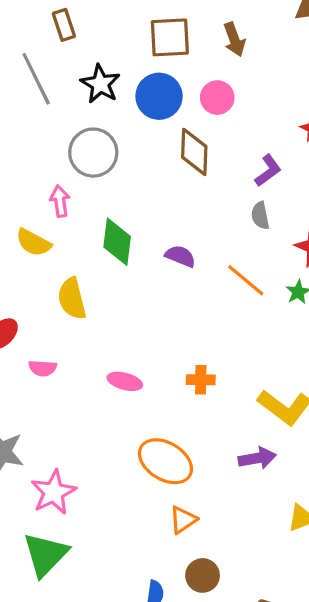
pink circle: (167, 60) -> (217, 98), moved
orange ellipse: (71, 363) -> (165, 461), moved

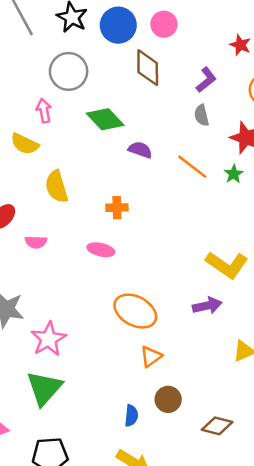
green diamond: (117, 242) -> (105, 119), moved, turned -48
orange cross: (201, 380) -> (117, 208), moved

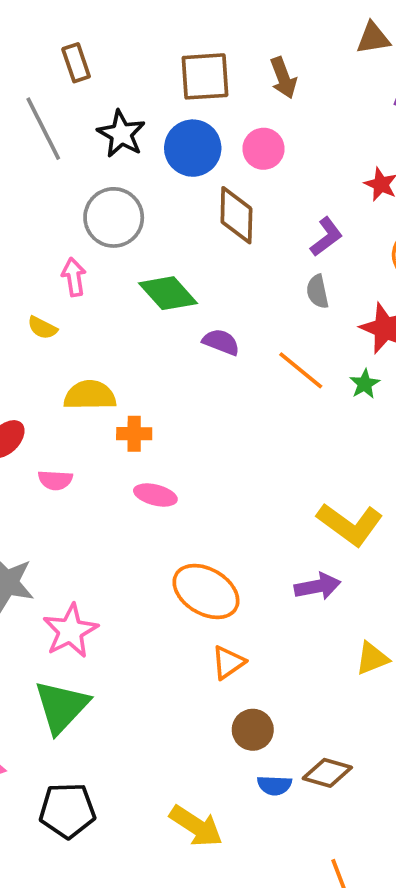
yellow semicircle: (25, 144) -> (42, 328), size x0.7
yellow semicircle: (57, 187) -> (90, 395), turned 104
orange cross: (117, 208) -> (134, 434), moved
blue semicircle: (131, 416) -> (274, 785), moved, turned 85

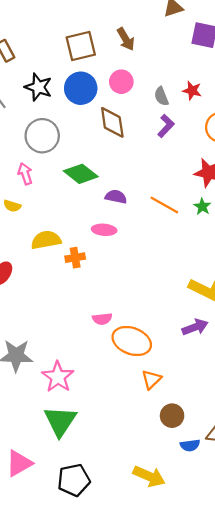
gray semicircle: (318, 292) -> (161, 96), moved
pink semicircle: (55, 480) -> (102, 319), moved
pink ellipse: (155, 495) -> (104, 230), moved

WHAT NEEDS TO BE DONE: Word for word, retype the lines from the one that contains "blue semicircle: (131, 416)" through the final line of the data, both ends included, excluding pictures.

RESPONSE TO THIS EXERCISE:
blue semicircle: (131, 416) -> (274, 785), moved, turned 85

gray semicircle: (318, 292) -> (161, 96), moved
pink semicircle: (55, 480) -> (102, 319), moved
pink ellipse: (155, 495) -> (104, 230), moved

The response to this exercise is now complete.